> **STATED GOAL**
Repeat every line of the data below word for word, leaving out the pictures.

Screen grounding examples

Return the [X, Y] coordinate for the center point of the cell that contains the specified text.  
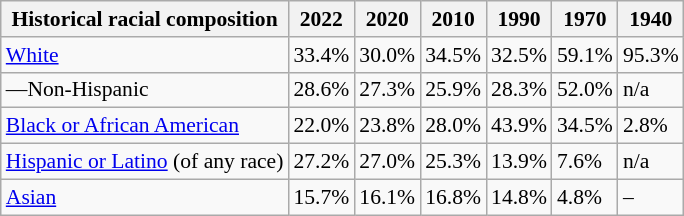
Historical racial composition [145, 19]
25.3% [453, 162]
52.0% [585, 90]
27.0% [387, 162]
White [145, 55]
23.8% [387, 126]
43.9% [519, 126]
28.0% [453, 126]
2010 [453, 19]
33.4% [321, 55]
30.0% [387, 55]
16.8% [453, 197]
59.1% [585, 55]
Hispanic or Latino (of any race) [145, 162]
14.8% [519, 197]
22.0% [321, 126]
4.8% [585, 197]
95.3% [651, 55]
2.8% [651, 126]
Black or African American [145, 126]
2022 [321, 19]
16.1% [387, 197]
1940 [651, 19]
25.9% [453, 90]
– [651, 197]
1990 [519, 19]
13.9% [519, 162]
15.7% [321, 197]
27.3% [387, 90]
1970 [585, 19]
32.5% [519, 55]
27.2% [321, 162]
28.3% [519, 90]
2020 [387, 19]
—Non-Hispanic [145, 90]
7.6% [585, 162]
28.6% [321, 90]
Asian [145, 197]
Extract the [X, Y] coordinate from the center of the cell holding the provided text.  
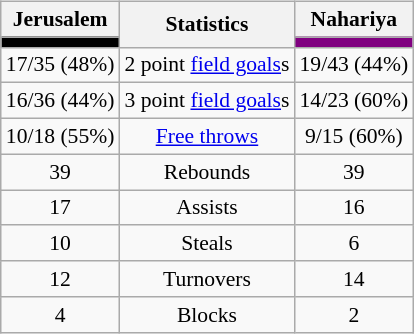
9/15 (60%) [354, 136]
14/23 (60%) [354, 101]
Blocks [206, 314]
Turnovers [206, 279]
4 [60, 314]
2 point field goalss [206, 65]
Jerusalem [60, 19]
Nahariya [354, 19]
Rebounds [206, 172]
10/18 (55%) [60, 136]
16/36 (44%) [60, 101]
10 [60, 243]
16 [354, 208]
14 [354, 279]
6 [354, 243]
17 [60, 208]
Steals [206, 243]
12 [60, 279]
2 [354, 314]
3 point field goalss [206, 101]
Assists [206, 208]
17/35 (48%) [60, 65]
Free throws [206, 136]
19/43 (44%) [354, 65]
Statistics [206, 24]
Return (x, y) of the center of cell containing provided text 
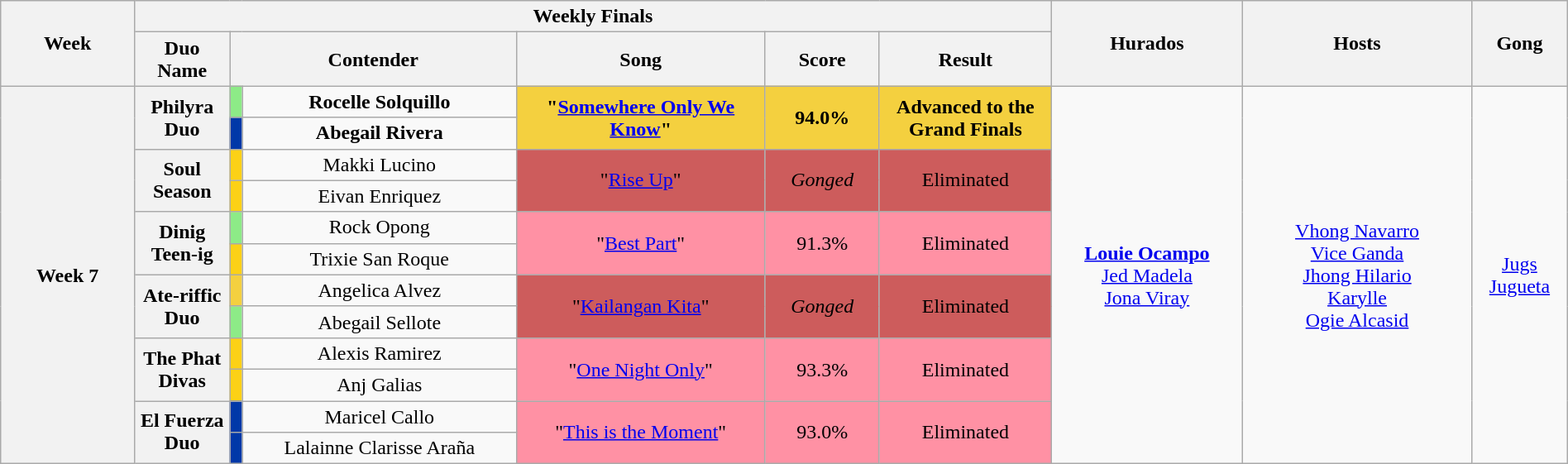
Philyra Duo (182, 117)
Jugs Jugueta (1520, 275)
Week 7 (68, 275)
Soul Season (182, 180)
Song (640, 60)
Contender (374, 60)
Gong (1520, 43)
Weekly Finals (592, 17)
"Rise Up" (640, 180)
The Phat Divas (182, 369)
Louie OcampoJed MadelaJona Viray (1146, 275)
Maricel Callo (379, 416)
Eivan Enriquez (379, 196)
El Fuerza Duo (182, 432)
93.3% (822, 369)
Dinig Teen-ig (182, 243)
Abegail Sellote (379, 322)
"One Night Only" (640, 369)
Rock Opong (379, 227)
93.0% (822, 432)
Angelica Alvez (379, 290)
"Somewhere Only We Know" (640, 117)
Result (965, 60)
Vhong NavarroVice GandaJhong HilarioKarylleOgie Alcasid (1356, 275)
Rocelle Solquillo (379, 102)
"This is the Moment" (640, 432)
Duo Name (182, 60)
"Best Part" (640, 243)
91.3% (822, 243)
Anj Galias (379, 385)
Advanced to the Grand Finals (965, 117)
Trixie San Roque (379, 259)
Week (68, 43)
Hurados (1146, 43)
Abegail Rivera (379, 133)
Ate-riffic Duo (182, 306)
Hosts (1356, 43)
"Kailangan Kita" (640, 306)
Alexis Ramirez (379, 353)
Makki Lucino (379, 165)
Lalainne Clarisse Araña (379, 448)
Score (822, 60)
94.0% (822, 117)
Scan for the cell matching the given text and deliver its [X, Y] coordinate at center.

> **EXPECTED ANSWER**
Return the [X, Y] coordinate for the center point of the cell that contains the specified text.  
Historical racial composition [145, 19]
25.3% [453, 162]
52.0% [585, 90]
27.0% [387, 162]
White [145, 55]
23.8% [387, 126]
43.9% [519, 126]
28.0% [453, 126]
2010 [453, 19]
33.4% [321, 55]
30.0% [387, 55]
16.8% [453, 197]
59.1% [585, 55]
Hispanic or Latino (of any race) [145, 162]
14.8% [519, 197]
22.0% [321, 126]
4.8% [585, 197]
95.3% [651, 55]
2.8% [651, 126]
Black or African American [145, 126]
2022 [321, 19]
16.1% [387, 197]
1940 [651, 19]
25.9% [453, 90]
– [651, 197]
1990 [519, 19]
13.9% [519, 162]
15.7% [321, 197]
27.3% [387, 90]
1970 [585, 19]
32.5% [519, 55]
27.2% [321, 162]
28.3% [519, 90]
2020 [387, 19]
—Non-Hispanic [145, 90]
7.6% [585, 162]
28.6% [321, 90]
Asian [145, 197]
Extract the [X, Y] coordinate from the center of the cell holding the provided text.  
9/15 (60%) [354, 136]
14/23 (60%) [354, 101]
Blocks [206, 314]
Turnovers [206, 279]
4 [60, 314]
2 point field goalss [206, 65]
Jerusalem [60, 19]
Nahariya [354, 19]
Rebounds [206, 172]
10/18 (55%) [60, 136]
16/36 (44%) [60, 101]
10 [60, 243]
16 [354, 208]
14 [354, 279]
6 [354, 243]
17 [60, 208]
Steals [206, 243]
12 [60, 279]
2 [354, 314]
3 point field goalss [206, 101]
Assists [206, 208]
17/35 (48%) [60, 65]
Free throws [206, 136]
19/43 (44%) [354, 65]
Statistics [206, 24]
Return (x, y) of the center of cell containing provided text 
Philyra Duo (182, 117)
Jugs Jugueta (1520, 275)
Week 7 (68, 275)
Soul Season (182, 180)
Song (640, 60)
Contender (374, 60)
Gong (1520, 43)
Weekly Finals (592, 17)
"Rise Up" (640, 180)
The Phat Divas (182, 369)
Louie OcampoJed MadelaJona Viray (1146, 275)
Maricel Callo (379, 416)
Eivan Enriquez (379, 196)
El Fuerza Duo (182, 432)
93.3% (822, 369)
Dinig Teen-ig (182, 243)
Abegail Sellote (379, 322)
"One Night Only" (640, 369)
Rock Opong (379, 227)
93.0% (822, 432)
Angelica Alvez (379, 290)
"Somewhere Only We Know" (640, 117)
Result (965, 60)
Vhong NavarroVice GandaJhong HilarioKarylleOgie Alcasid (1356, 275)
Rocelle Solquillo (379, 102)
"This is the Moment" (640, 432)
Duo Name (182, 60)
"Best Part" (640, 243)
91.3% (822, 243)
Anj Galias (379, 385)
Advanced to the Grand Finals (965, 117)
Trixie San Roque (379, 259)
Week (68, 43)
Hurados (1146, 43)
Abegail Rivera (379, 133)
Ate-riffic Duo (182, 306)
Hosts (1356, 43)
"Kailangan Kita" (640, 306)
Alexis Ramirez (379, 353)
Makki Lucino (379, 165)
Lalainne Clarisse Araña (379, 448)
Score (822, 60)
94.0% (822, 117)
Scan for the cell matching the given text and deliver its [X, Y] coordinate at center.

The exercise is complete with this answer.